* **Task item**: Two lines in the data below mark the range: the one with "C3: 1.5uF (plus" and the one with "U1 pin UD+: N28 -> N25". Return both, along with every line between them, exactly.
Data under study Start Marker
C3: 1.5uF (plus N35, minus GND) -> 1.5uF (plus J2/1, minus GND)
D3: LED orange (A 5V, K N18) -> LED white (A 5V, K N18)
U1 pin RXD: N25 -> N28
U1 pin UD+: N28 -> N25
Data under study End Marker
Data under study Start Marker
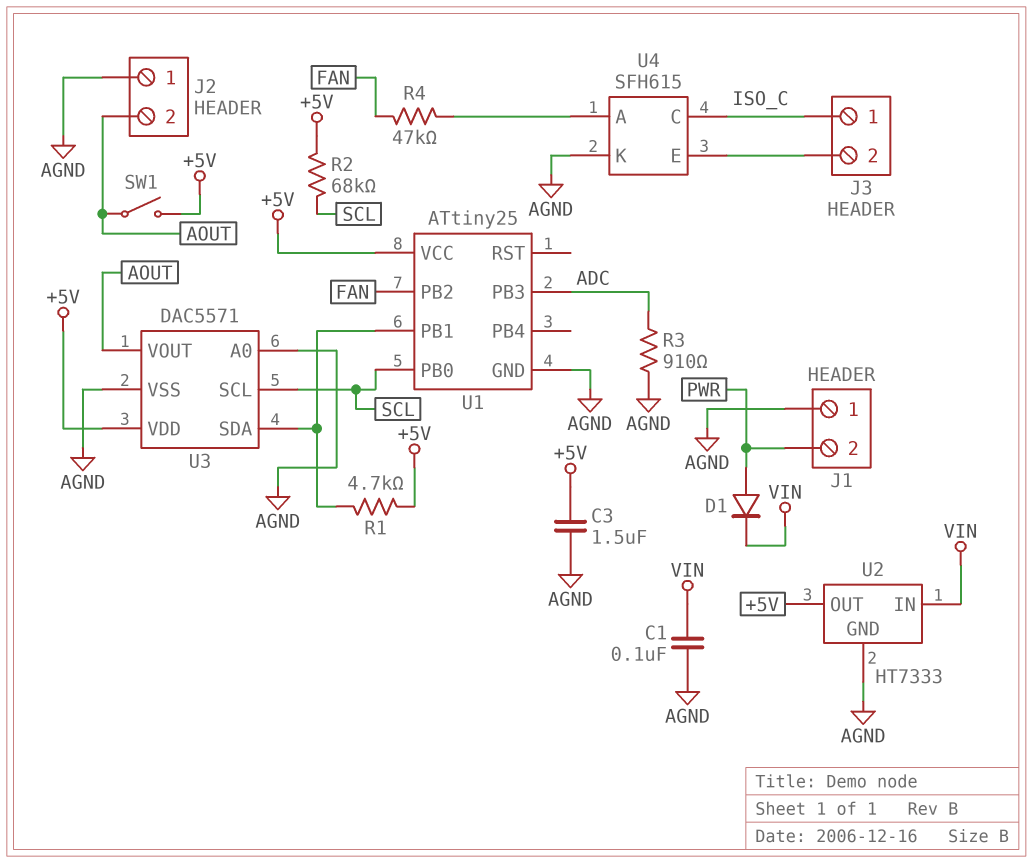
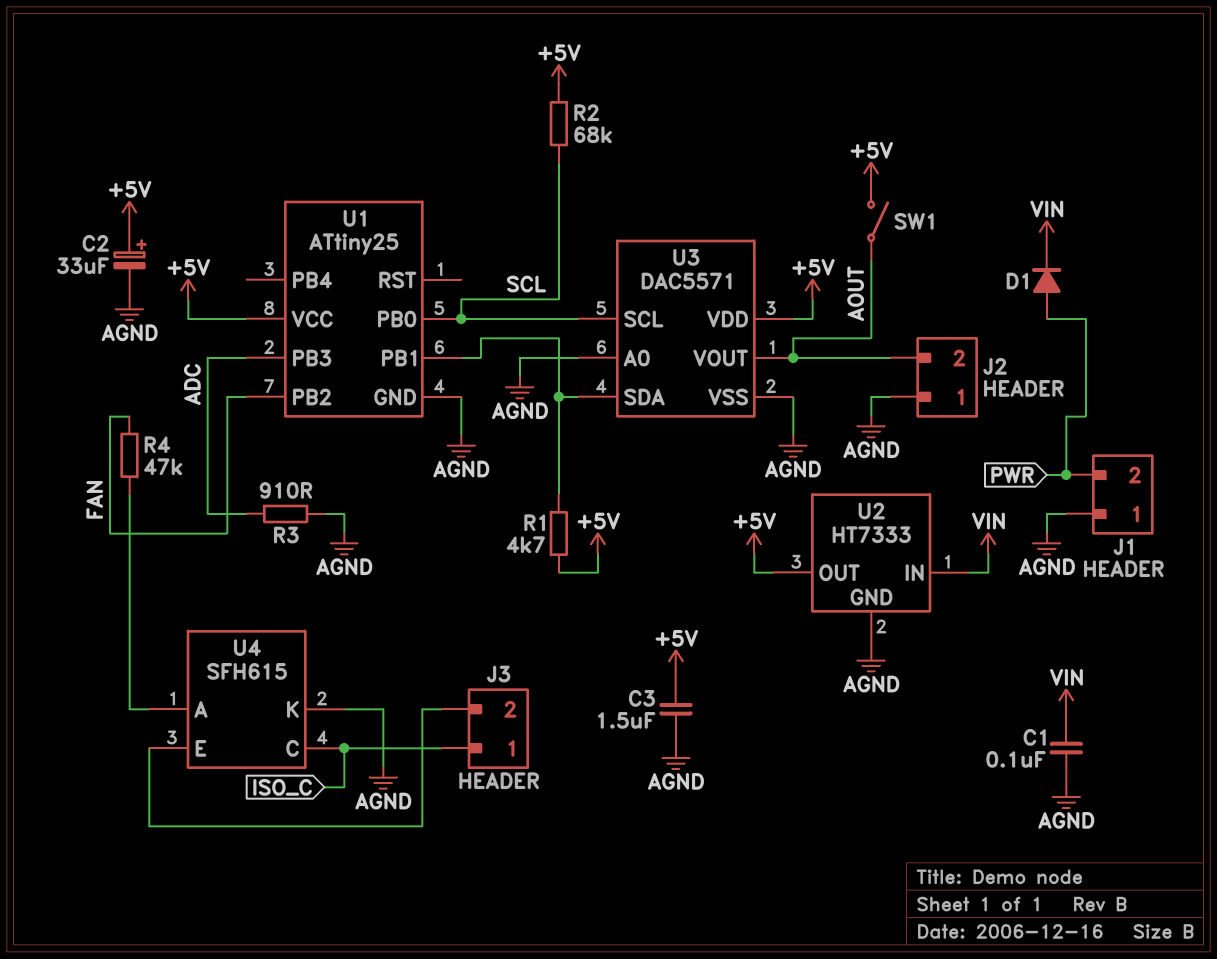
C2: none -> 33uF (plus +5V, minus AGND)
Data under study End Marker
* **Written solution**:
C3: 1.5uF (plus N35, minus GND) -> 1.5uF (plus J2/1, minus GND)
D3: LED orange (A 5V, K N18) -> LED white (A 5V, K N18)
U1 pin RXD: N25 -> N28
U1 pin UD+: N28 -> N25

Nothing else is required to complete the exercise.